Scan the material that follows. Copy every line containing the word "none".

_MATERIAL PROVIDED_:
- - -

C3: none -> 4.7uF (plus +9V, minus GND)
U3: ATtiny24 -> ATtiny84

- - -

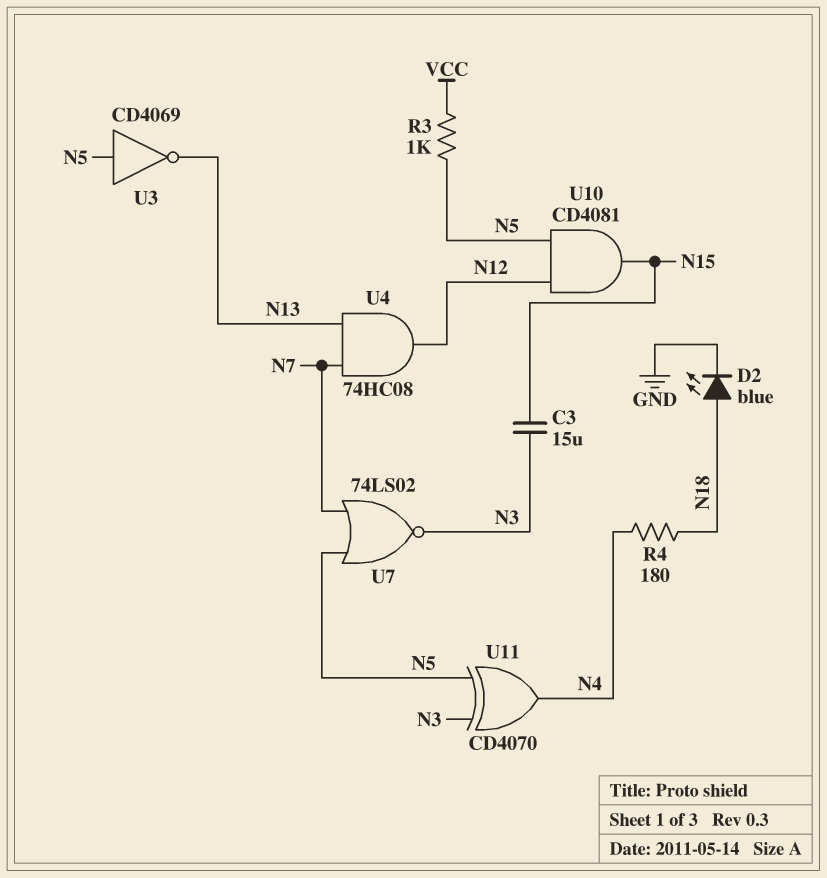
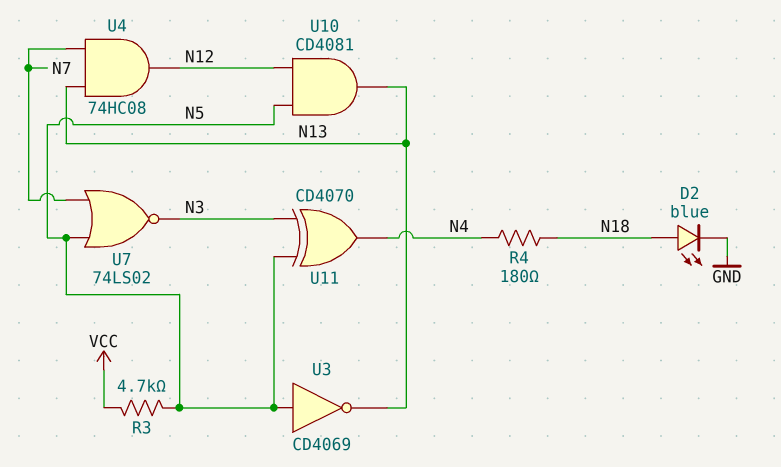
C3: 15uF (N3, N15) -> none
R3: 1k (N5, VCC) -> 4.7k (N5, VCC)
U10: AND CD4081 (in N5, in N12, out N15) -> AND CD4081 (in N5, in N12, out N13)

- - -

_ANSWER TO THE PROBLEM_:
C3: none -> 4.7uF (plus +9V, minus GND)
C3: 15uF (N3, N15) -> none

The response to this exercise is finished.